__What is needed__
What you write must be the listing below in full, word for word, minus its pictures.

__Extracted entries__
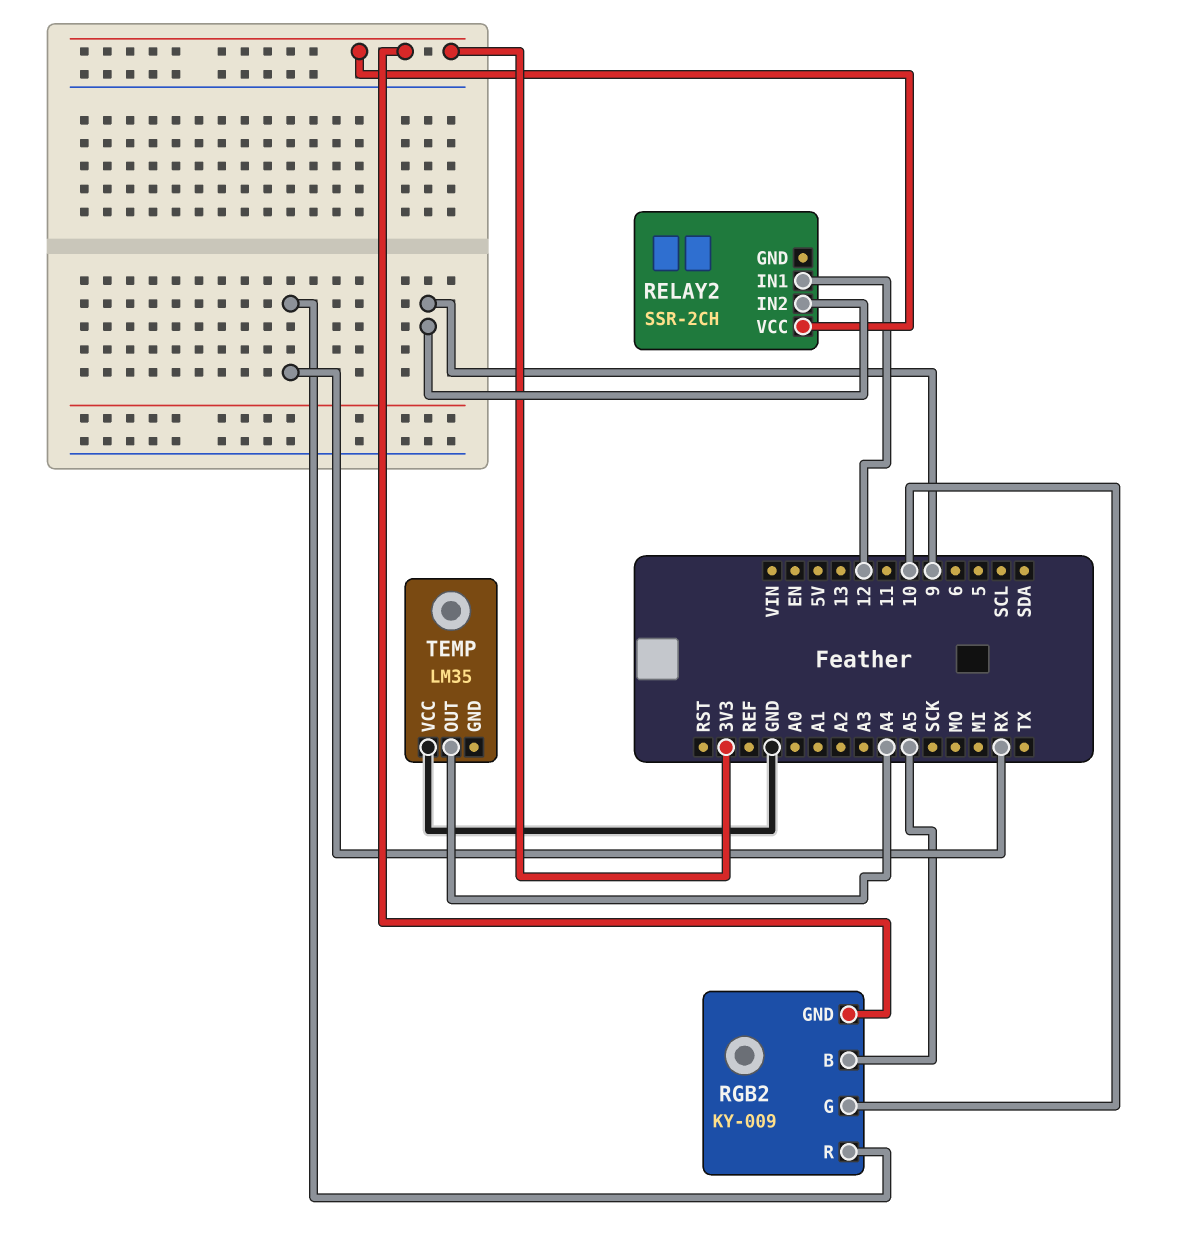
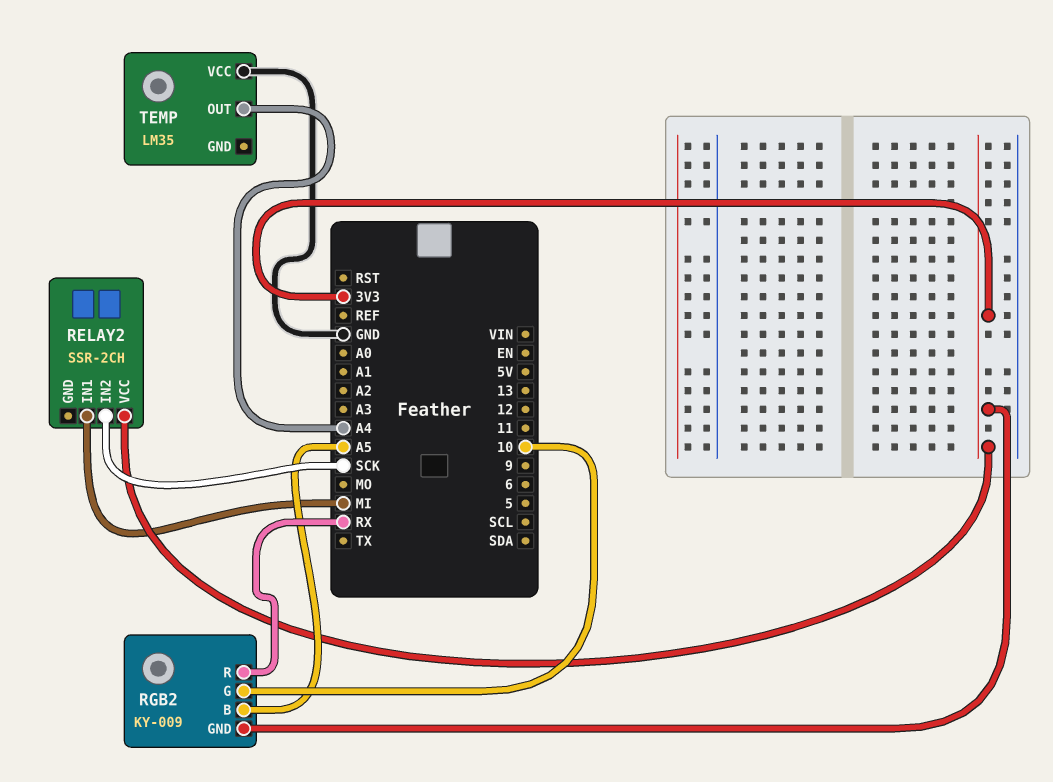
RELAY2 pin IN1: 12 -> MI
RELAY2 pin IN2: 9 -> SCK

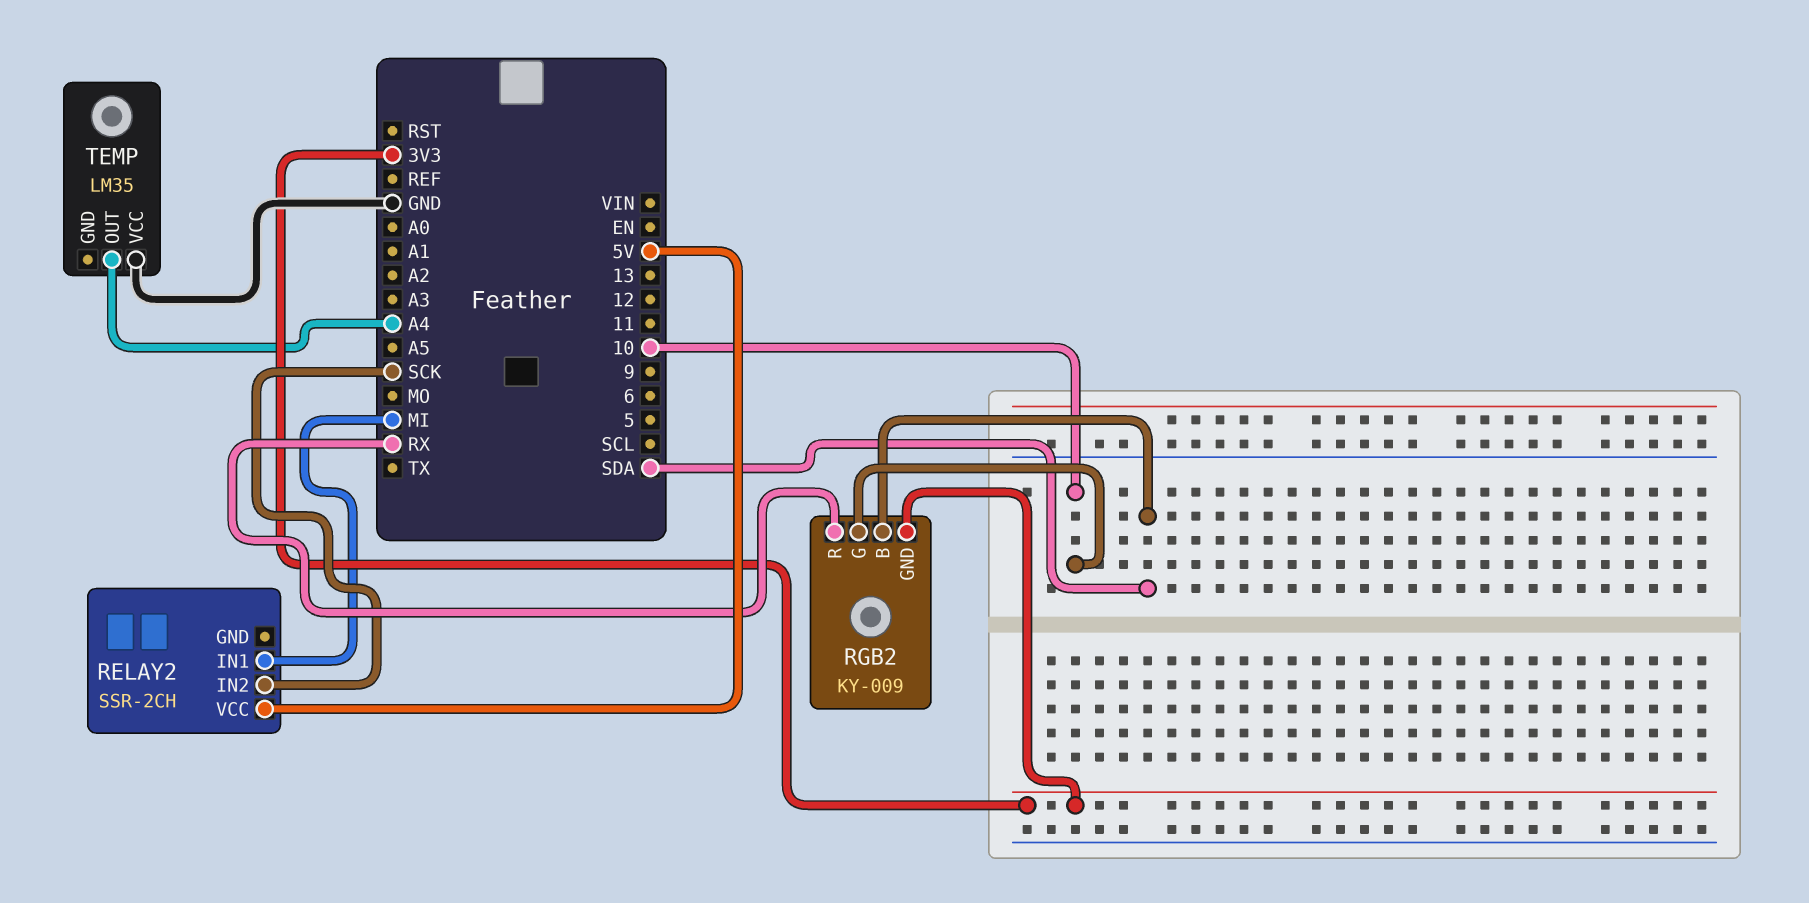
RELAY2 pin VCC: 3V3 -> 5V
RGB2 pin B: A5 -> SDA

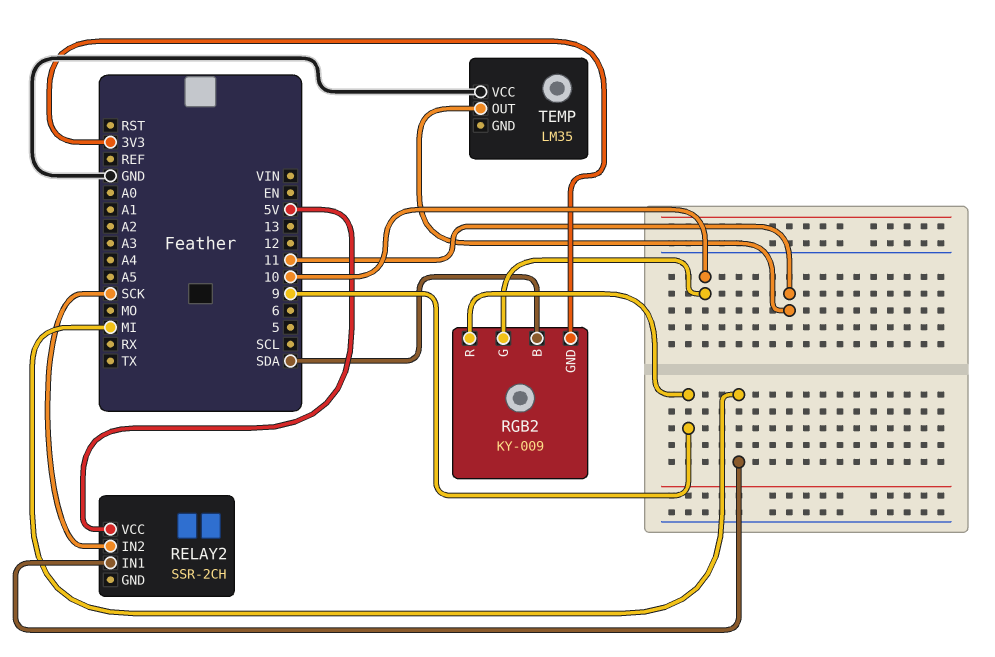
RGB2 pin R: RX -> 9
TEMP pin OUT: A4 -> 11

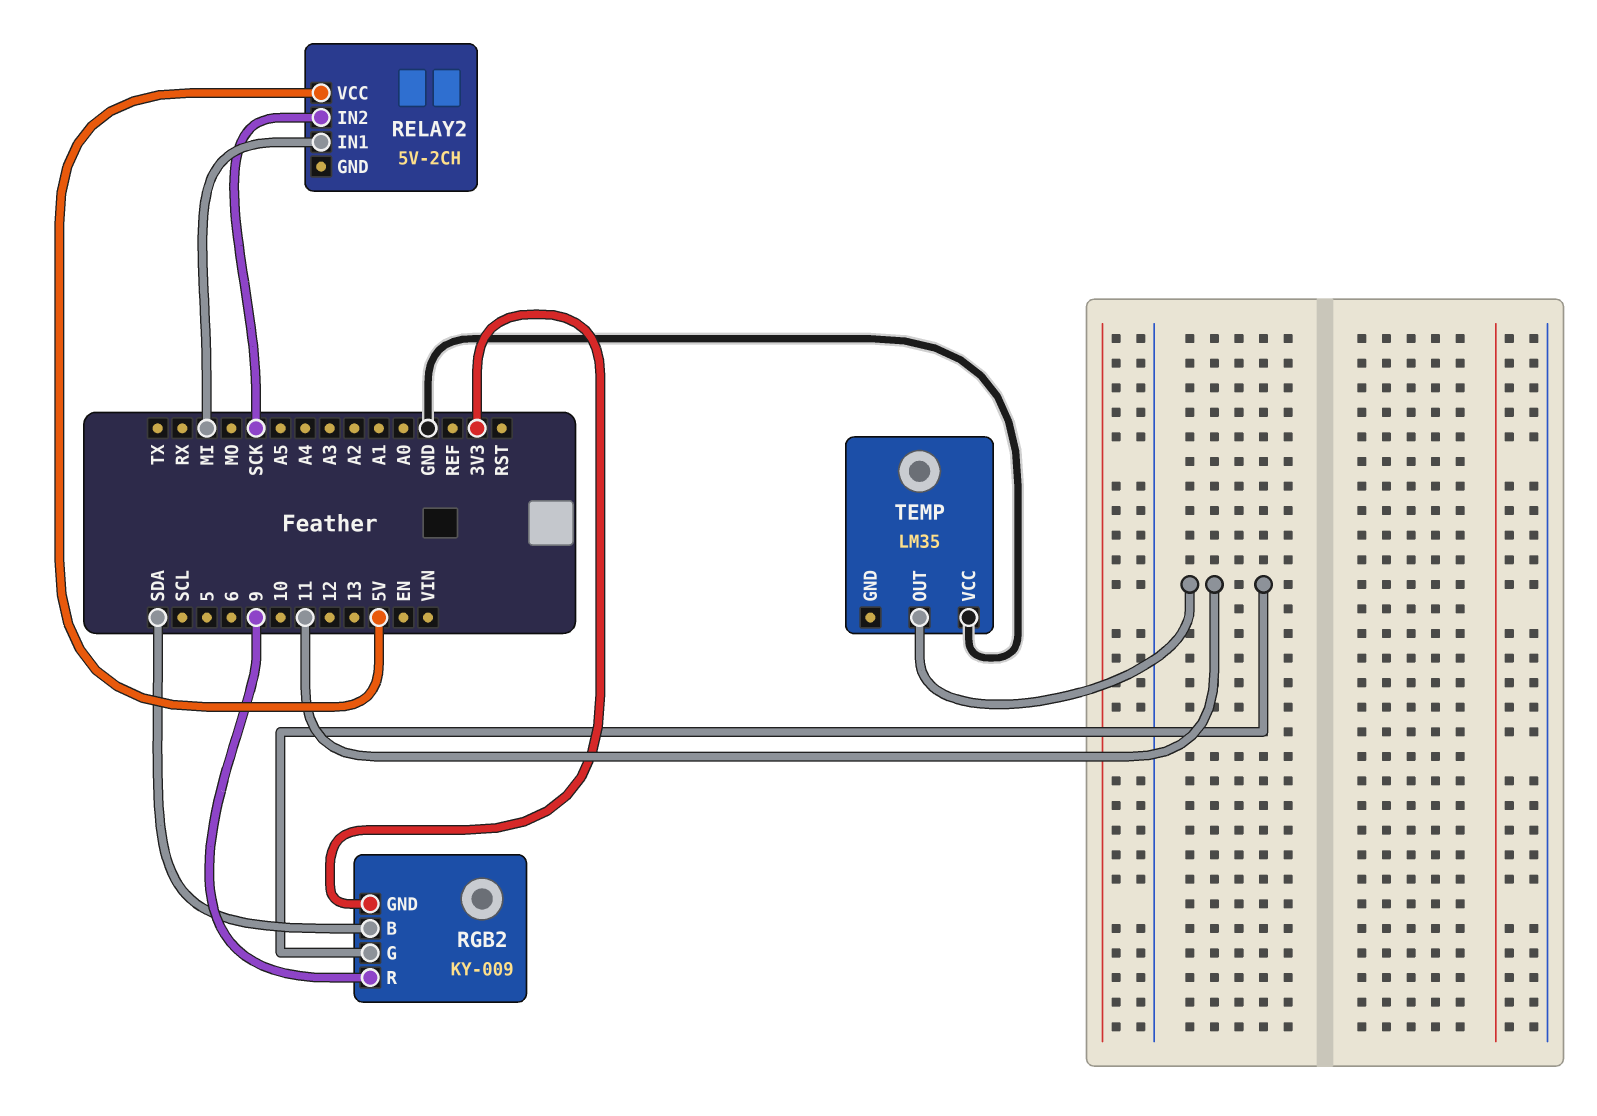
RELAY2: SSR-2CH -> 5V-2CH
RGB2 pin G: 10 -> 11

__Reply__
RELAY2 pin IN1: 12 -> MI
RELAY2 pin IN2: 9 -> SCK

RELAY2 pin VCC: 3V3 -> 5V
RGB2 pin B: A5 -> SDA

RGB2 pin R: RX -> 9
TEMP pin OUT: A4 -> 11

RELAY2: SSR-2CH -> 5V-2CH
RGB2 pin G: 10 -> 11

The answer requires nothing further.